### [Supplied information]

_ _ _ _

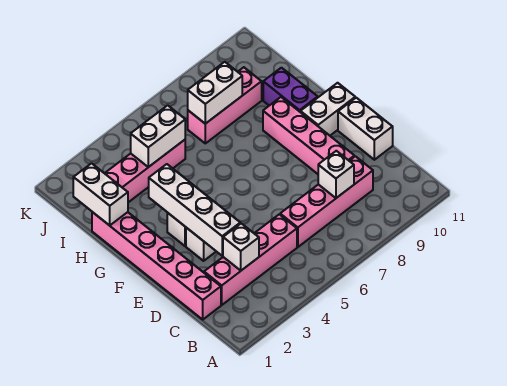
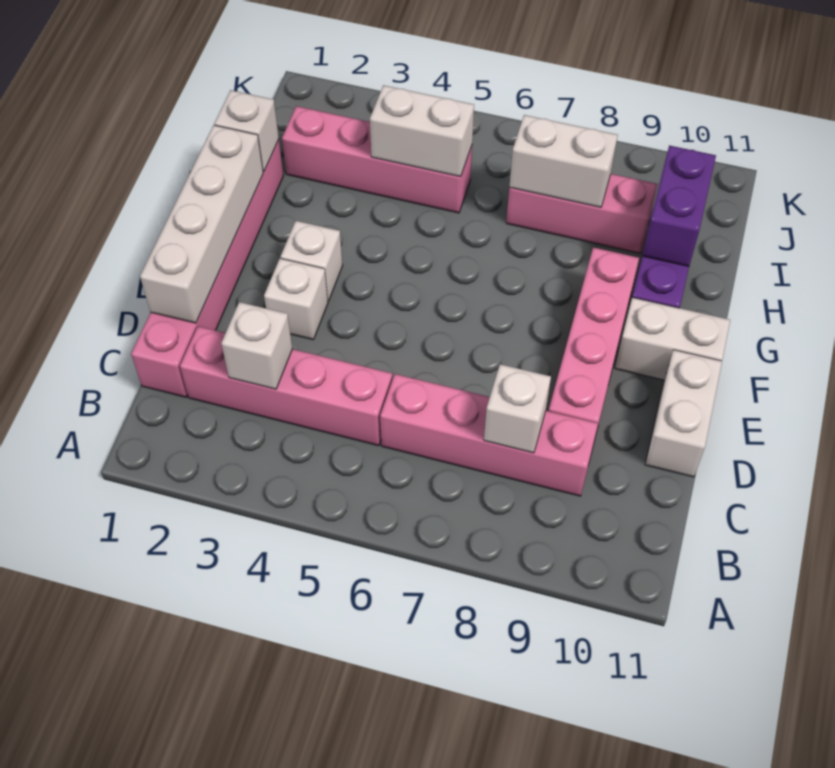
white brick D3:G3 level 2 -> white brick D1:G1 level 2
white brick H1:I1 level 2 -> white brick H1 level 2
none -> purple brick H10:I10 level 2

_ _ _ _

### [Task prompt]
Top to bottom, retype the listing exactly but drop every picture.

### [Response to the task]
white brick D3:G3 level 2 -> white brick D1:G1 level 2
white brick H1:I1 level 2 -> white brick H1 level 2
none -> purple brick H10:I10 level 2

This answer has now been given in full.